WHAT THE TASK REQUIRES - From the listing below, pull out every line where the string "degrees" appears.

EXERCISE INPUT -
__________

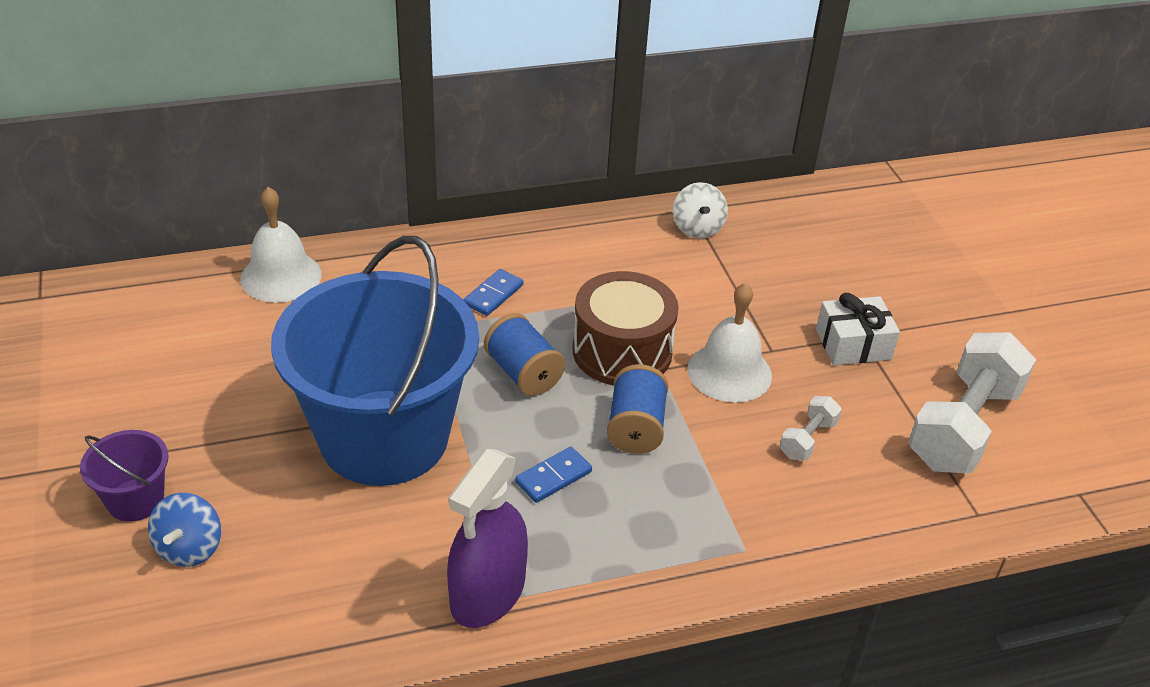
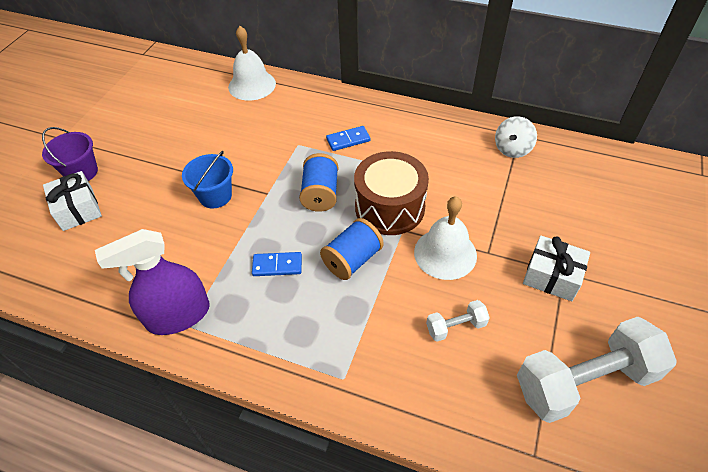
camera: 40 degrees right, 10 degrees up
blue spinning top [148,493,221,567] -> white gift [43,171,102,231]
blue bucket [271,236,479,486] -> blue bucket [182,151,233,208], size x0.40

__________

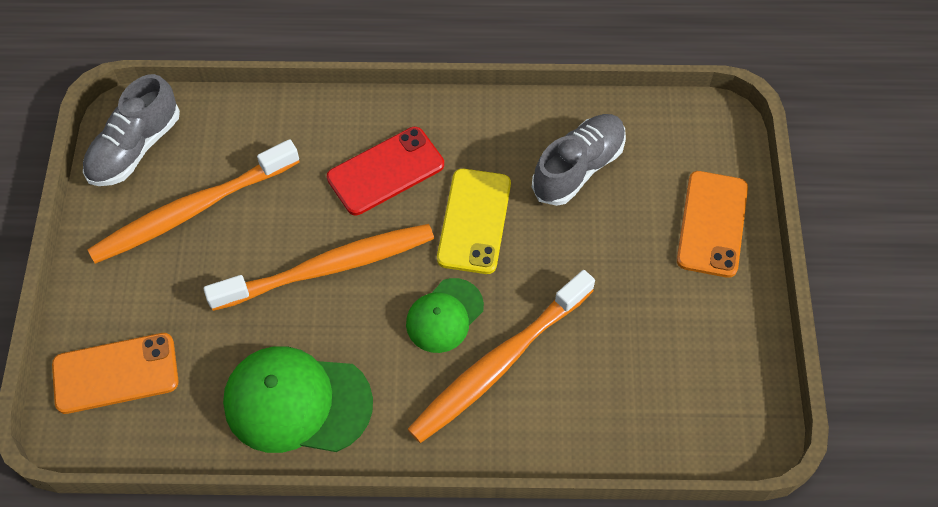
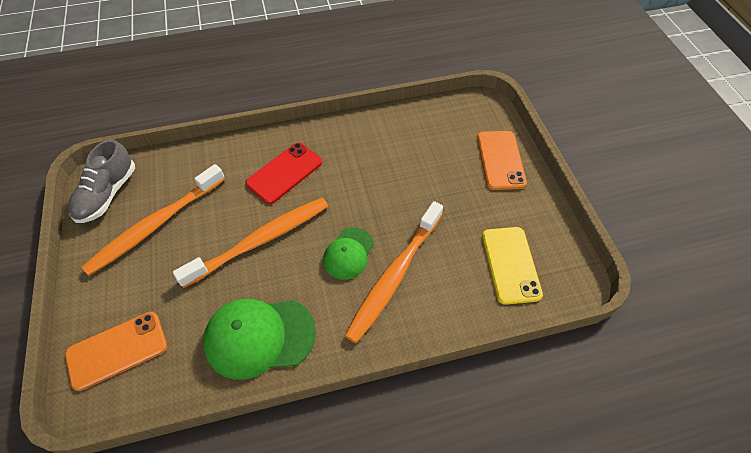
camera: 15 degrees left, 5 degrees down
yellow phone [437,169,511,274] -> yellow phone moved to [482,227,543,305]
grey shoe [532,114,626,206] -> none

__________

SOLVED EXERCISE -
camera: 40 degrees right, 10 degrees up
camera: 15 degrees left, 5 degrees down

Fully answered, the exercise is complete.